• What you need to do: Print, from the listing below, the lines starting at the line containing "missing | rosy" and ending at the line containing "missing | emerald", exactly as they stand, and print nothing else.

• Data shown:
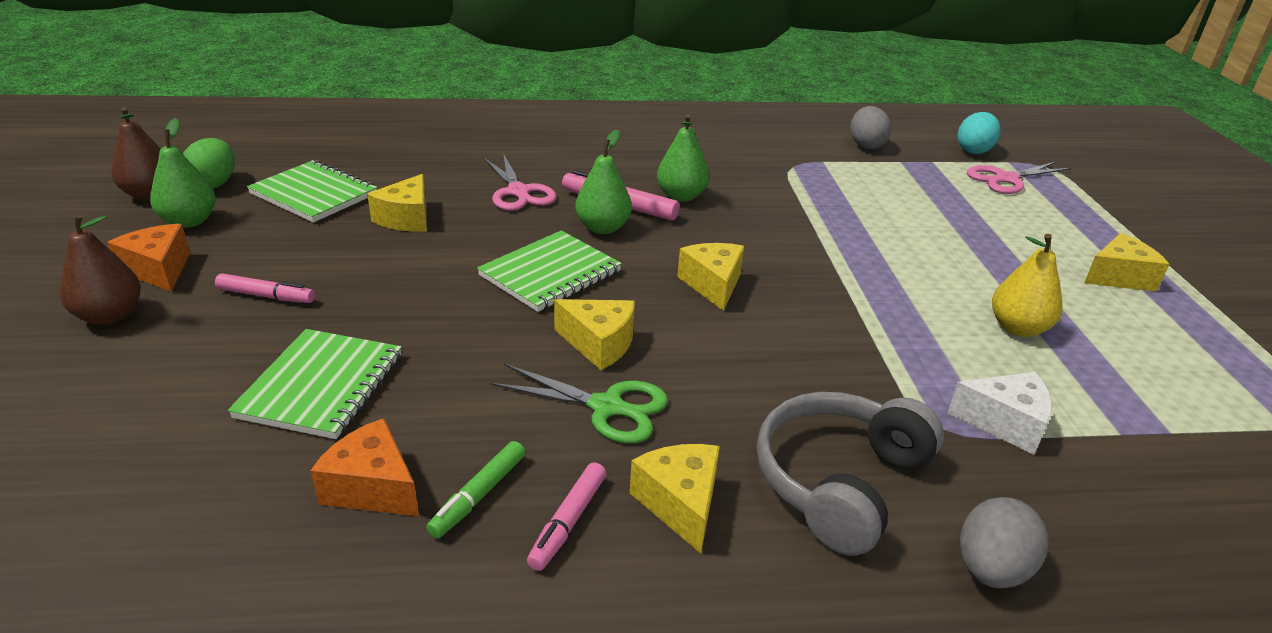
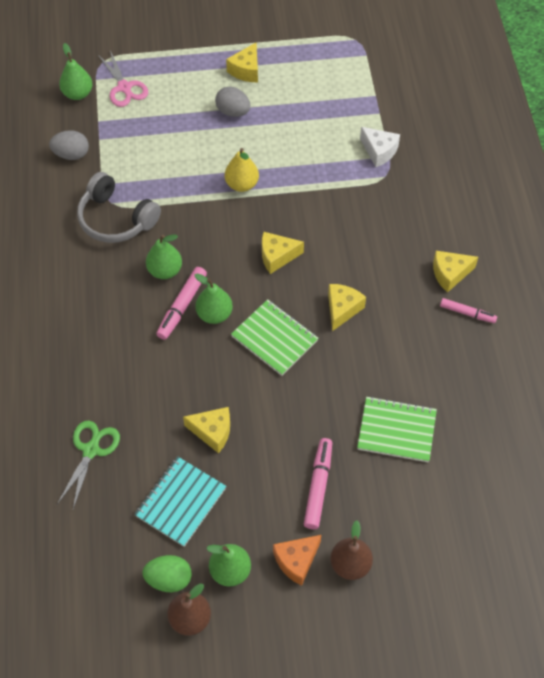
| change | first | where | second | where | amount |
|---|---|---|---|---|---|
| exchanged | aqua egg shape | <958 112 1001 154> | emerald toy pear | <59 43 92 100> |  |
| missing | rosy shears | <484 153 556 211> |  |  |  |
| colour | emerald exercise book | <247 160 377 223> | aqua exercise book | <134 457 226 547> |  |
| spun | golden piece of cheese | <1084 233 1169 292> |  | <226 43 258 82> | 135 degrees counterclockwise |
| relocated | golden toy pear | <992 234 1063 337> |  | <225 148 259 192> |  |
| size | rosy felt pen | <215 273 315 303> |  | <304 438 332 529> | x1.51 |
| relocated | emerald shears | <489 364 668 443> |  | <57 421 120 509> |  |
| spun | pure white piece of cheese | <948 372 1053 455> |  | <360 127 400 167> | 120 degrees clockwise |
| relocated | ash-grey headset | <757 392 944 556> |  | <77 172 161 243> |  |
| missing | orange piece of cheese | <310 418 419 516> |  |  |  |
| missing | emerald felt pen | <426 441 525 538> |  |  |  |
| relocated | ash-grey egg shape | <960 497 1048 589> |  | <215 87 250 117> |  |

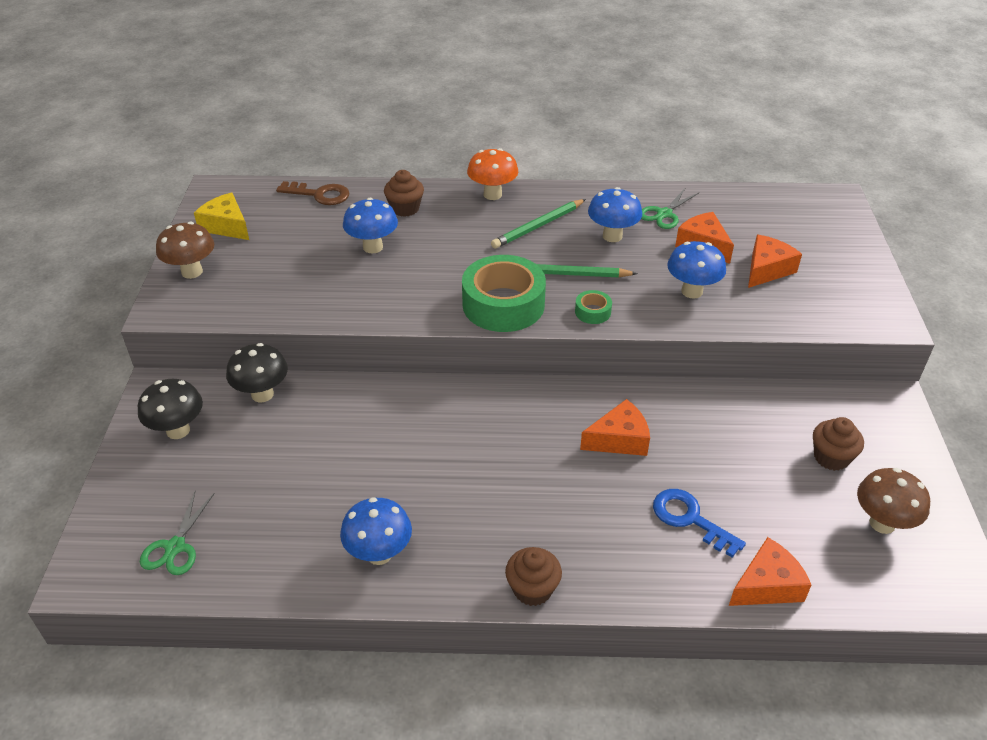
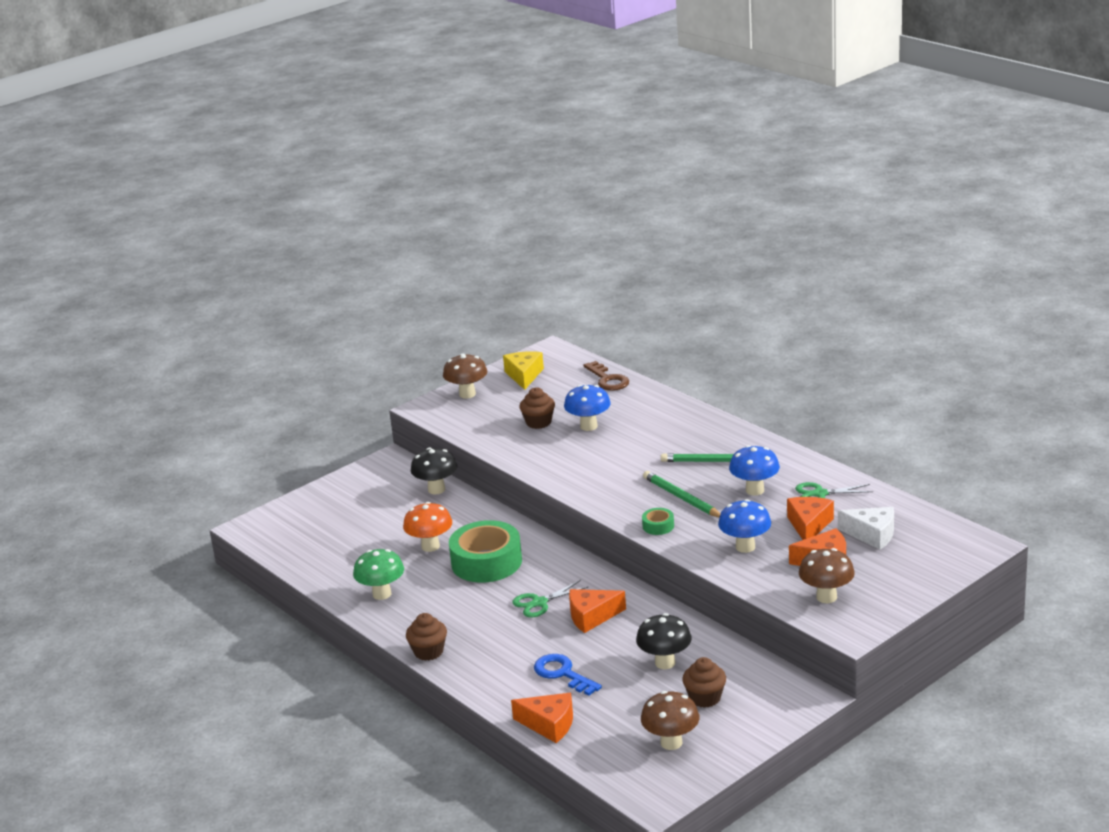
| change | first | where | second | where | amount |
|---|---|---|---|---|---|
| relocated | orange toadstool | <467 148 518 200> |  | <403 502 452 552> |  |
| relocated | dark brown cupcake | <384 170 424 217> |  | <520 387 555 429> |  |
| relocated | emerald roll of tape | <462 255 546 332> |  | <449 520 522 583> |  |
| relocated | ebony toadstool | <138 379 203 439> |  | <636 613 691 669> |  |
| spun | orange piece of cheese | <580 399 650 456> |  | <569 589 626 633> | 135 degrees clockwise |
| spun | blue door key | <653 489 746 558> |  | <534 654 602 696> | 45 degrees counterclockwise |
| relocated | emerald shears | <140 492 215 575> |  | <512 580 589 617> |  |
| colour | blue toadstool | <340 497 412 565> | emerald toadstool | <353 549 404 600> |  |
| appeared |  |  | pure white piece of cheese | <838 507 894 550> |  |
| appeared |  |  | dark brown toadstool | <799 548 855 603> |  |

• Answer to this problem:
| missing | rosy shears | <484 153 556 211> |  |  |  |
| colour | emerald exercise book | <247 160 377 223> | aqua exercise book | <134 457 226 547> |  |
| spun | golden piece of cheese | <1084 233 1169 292> |  | <226 43 258 82> | 135 degrees counterclockwise |
| relocated | golden toy pear | <992 234 1063 337> |  | <225 148 259 192> |  |
| size | rosy felt pen | <215 273 315 303> |  | <304 438 332 529> | x1.51 |
| relocated | emerald shears | <489 364 668 443> |  | <57 421 120 509> |  |
| spun | pure white piece of cheese | <948 372 1053 455> |  | <360 127 400 167> | 120 degrees clockwise |
| relocated | ash-grey headset | <757 392 944 556> |  | <77 172 161 243> |  |
| missing | orange piece of cheese | <310 418 419 516> |  |  |  |
| missing | emerald felt pen | <426 441 525 538> |  |  |  |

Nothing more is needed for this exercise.